=== How to complete this task ===
Only the lines with "down" in the entries below belong in the answer; please copy them.
+++
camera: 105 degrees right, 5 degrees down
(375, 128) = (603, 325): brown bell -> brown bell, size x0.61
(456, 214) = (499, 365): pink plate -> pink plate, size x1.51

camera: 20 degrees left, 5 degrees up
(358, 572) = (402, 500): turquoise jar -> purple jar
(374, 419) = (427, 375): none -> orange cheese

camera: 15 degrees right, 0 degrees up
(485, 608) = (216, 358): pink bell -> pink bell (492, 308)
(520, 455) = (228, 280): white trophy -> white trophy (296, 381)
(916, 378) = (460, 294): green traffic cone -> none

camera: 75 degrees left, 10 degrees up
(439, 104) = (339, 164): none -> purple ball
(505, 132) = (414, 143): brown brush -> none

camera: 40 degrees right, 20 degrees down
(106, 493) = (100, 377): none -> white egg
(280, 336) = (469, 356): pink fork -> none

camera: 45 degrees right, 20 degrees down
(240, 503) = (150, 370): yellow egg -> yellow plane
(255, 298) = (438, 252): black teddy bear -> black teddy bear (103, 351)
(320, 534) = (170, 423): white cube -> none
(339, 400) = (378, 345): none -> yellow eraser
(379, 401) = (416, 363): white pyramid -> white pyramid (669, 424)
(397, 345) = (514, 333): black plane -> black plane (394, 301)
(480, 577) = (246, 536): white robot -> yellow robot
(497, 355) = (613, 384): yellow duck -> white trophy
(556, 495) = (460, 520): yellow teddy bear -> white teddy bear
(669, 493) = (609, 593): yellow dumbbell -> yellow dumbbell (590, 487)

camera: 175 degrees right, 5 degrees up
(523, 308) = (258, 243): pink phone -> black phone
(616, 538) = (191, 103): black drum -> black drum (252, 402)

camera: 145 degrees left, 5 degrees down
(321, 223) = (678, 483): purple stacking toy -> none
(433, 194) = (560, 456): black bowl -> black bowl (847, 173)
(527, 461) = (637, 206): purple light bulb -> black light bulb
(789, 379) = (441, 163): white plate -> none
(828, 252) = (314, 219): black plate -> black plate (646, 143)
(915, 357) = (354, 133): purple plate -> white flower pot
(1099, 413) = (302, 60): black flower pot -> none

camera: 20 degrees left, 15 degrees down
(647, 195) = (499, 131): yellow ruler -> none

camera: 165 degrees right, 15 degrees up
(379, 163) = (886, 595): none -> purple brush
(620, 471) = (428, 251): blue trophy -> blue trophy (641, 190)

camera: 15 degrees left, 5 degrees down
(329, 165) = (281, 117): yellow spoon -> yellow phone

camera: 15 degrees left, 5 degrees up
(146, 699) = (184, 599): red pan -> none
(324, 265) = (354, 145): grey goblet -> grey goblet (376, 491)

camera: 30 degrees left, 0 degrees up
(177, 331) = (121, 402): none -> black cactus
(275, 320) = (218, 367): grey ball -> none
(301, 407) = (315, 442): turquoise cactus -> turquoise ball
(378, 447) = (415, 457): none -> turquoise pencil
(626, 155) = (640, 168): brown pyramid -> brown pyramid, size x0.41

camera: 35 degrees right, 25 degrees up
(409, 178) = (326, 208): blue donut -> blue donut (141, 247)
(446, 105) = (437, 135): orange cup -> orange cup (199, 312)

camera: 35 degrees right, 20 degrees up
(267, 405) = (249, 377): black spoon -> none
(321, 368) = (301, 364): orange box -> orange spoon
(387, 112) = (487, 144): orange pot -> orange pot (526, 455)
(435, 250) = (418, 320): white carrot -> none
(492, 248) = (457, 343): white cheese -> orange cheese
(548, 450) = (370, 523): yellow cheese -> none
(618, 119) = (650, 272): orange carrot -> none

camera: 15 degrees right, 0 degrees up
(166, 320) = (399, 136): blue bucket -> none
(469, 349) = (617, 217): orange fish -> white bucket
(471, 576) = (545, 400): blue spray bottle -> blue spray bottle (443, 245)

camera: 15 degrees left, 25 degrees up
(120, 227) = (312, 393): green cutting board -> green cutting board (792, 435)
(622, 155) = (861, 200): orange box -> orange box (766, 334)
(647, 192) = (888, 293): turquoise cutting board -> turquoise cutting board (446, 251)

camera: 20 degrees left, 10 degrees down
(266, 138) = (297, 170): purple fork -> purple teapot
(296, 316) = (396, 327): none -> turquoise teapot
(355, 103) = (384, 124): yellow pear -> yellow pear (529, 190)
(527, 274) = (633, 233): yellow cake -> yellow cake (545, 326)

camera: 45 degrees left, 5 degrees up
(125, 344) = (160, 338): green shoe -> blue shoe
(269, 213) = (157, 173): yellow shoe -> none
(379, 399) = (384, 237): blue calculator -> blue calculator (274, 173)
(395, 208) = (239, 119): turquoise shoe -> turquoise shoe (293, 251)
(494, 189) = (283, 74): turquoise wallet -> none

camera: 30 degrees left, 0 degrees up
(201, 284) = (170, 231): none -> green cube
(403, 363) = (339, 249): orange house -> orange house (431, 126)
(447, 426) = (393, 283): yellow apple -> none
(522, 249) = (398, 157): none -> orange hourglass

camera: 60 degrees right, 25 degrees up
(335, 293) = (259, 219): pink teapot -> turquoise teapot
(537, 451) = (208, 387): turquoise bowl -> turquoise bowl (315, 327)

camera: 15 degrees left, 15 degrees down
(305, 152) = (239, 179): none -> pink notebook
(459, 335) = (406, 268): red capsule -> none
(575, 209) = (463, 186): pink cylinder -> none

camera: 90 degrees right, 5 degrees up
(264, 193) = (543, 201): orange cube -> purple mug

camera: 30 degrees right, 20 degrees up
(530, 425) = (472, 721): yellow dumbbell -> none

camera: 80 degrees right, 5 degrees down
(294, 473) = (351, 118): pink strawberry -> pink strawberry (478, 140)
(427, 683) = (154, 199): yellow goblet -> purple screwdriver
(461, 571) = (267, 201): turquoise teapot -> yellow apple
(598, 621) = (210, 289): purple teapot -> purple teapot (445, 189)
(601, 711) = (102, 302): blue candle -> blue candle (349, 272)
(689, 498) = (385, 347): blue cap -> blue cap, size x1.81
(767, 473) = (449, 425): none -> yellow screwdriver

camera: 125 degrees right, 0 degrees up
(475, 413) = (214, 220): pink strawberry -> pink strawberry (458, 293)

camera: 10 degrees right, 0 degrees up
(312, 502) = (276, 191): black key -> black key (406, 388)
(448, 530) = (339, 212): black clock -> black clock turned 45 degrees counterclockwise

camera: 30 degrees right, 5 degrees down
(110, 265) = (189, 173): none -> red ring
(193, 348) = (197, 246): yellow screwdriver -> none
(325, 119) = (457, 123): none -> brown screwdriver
+++
=== Result of the exercise ===
camera: 105 degrees right, 5 degrees down
camera: 40 degrees right, 20 degrees down
camera: 45 degrees right, 20 degrees down
camera: 145 degrees left, 5 degrees down
camera: 20 degrees left, 15 degrees down
camera: 15 degrees left, 5 degrees down
camera: 20 degrees left, 10 degrees down
camera: 15 degrees left, 15 degrees down
camera: 80 degrees right, 5 degrees down
camera: 30 degrees right, 5 degrees down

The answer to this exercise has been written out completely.